WORK TO COMPLETE -> Find the line with "move | femutil" and the line with "120 degrees clockwise |" in the entries below; output exactly those two lines, every line between them, and no others.

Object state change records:
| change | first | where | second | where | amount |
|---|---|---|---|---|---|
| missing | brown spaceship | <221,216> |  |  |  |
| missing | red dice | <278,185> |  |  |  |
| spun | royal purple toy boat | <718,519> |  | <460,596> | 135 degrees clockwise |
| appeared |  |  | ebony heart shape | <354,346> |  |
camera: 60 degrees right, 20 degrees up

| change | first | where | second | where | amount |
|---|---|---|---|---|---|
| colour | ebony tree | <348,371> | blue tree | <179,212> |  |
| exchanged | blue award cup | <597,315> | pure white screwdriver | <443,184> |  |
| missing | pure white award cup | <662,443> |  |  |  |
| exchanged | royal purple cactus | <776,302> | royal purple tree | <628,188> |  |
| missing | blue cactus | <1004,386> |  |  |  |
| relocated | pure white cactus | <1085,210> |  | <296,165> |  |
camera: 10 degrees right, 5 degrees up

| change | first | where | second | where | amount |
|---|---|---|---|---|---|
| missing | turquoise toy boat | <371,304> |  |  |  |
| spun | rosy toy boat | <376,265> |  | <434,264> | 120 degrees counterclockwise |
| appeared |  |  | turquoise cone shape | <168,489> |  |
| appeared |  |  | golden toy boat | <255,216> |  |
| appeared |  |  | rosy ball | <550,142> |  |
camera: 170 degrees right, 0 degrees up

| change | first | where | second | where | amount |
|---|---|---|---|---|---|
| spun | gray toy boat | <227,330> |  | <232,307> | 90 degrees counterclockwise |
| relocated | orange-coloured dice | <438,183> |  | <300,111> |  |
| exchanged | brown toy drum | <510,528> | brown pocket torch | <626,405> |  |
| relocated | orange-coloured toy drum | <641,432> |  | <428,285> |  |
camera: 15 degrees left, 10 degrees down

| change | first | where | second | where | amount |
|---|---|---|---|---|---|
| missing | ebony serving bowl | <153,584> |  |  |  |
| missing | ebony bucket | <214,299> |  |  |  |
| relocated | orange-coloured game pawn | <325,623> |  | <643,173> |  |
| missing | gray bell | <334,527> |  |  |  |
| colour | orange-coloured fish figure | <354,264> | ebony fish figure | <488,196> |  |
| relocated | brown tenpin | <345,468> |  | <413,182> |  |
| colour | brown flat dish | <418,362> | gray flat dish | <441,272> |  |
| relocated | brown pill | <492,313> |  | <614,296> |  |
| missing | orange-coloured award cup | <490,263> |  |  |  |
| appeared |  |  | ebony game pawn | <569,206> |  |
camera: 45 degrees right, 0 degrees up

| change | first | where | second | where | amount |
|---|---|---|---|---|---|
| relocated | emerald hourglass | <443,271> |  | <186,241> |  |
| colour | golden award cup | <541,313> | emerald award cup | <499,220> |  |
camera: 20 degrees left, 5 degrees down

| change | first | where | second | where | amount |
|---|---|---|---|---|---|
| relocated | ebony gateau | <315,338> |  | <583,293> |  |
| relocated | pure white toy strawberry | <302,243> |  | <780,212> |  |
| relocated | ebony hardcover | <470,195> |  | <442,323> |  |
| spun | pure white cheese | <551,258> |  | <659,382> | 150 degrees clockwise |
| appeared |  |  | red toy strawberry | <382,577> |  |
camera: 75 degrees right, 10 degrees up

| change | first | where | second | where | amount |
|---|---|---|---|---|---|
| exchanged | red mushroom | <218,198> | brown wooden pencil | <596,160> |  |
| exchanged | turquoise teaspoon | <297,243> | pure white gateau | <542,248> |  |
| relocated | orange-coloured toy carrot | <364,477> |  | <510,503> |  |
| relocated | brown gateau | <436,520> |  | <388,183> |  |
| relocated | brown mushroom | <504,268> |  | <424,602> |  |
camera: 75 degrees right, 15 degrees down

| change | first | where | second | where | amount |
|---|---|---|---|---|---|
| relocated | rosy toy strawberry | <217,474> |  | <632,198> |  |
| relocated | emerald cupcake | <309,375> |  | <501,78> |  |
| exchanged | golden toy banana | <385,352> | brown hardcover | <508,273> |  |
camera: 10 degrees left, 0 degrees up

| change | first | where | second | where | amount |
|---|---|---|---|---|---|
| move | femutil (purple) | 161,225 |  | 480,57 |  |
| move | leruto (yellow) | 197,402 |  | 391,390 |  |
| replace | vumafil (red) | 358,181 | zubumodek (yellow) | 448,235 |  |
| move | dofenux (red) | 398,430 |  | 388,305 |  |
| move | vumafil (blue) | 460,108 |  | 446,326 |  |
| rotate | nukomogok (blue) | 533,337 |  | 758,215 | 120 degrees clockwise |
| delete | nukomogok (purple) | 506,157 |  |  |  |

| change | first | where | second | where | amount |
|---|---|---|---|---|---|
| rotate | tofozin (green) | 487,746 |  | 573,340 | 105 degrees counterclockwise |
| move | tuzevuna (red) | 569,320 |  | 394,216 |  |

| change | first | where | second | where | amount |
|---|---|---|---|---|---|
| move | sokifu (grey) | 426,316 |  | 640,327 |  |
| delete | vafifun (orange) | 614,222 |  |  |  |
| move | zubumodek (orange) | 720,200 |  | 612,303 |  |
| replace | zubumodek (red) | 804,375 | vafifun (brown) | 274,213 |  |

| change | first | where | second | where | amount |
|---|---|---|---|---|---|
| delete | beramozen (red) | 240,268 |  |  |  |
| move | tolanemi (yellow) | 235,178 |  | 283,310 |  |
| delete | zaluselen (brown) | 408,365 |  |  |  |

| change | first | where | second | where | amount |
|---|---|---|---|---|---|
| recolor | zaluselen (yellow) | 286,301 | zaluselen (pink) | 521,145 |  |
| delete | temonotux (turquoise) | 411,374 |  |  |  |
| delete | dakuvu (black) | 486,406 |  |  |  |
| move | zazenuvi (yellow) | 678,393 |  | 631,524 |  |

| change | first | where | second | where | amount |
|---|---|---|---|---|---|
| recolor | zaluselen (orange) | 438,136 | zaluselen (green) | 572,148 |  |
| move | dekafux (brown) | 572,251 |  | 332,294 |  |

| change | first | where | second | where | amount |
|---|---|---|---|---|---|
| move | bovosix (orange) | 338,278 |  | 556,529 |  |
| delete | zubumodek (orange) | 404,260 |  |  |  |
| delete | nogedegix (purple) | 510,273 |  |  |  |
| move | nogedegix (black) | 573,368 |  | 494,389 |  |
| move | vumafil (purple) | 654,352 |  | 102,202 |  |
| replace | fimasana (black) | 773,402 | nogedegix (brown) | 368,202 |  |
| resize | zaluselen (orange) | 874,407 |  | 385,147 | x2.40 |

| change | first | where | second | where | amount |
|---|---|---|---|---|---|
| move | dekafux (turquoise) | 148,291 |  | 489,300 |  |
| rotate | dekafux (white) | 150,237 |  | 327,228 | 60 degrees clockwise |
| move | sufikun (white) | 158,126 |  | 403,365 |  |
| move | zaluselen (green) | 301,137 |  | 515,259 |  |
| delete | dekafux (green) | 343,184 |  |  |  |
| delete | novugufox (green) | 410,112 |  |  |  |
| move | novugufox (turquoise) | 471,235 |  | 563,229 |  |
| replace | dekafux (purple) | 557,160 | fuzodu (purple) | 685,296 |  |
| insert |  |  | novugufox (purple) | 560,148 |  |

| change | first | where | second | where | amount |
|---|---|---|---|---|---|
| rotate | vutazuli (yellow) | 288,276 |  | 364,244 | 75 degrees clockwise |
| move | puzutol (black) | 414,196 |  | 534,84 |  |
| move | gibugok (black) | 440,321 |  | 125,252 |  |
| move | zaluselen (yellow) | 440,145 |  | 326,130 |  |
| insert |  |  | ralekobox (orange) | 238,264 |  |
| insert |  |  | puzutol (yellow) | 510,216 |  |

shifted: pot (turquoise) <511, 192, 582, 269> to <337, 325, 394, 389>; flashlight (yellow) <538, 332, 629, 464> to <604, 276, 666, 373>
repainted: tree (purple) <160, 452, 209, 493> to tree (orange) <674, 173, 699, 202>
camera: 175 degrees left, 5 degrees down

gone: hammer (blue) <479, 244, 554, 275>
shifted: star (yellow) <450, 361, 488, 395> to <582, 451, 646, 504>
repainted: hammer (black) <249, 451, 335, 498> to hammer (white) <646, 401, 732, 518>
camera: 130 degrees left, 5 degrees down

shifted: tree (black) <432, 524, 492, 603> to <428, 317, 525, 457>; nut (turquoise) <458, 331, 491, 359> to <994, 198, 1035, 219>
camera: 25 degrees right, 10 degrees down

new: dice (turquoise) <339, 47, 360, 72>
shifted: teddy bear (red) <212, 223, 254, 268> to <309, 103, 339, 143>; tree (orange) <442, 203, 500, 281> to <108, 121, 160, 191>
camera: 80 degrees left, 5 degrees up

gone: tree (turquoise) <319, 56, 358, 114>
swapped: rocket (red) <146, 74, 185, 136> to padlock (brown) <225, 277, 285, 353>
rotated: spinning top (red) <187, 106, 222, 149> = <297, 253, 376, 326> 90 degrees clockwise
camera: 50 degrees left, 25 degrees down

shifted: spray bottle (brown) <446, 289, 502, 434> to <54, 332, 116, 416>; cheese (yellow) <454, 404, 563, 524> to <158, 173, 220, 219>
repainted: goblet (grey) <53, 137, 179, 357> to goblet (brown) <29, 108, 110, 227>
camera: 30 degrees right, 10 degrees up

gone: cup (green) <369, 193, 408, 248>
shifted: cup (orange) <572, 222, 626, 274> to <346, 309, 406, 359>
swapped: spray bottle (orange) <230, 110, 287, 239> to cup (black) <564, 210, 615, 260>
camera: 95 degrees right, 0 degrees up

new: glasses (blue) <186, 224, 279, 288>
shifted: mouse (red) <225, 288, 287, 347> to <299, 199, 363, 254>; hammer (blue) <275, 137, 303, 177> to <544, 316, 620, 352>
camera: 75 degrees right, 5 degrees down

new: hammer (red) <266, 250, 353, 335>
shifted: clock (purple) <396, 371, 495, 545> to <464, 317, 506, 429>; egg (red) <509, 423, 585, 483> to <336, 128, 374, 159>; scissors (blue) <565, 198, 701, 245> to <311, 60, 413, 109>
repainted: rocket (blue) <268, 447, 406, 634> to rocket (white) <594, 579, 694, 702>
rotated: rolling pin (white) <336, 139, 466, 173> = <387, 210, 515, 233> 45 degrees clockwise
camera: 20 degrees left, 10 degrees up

EXERCISE RESPONSE ->
| move | femutil (purple) | 161,225 |  | 480,57 |  |
| move | leruto (yellow) | 197,402 |  | 391,390 |  |
| replace | vumafil (red) | 358,181 | zubumodek (yellow) | 448,235 |  |
| move | dofenux (red) | 398,430 |  | 388,305 |  |
| move | vumafil (blue) | 460,108 |  | 446,326 |  |
| rotate | nukomogok (blue) | 533,337 |  | 758,215 | 120 degrees clockwise |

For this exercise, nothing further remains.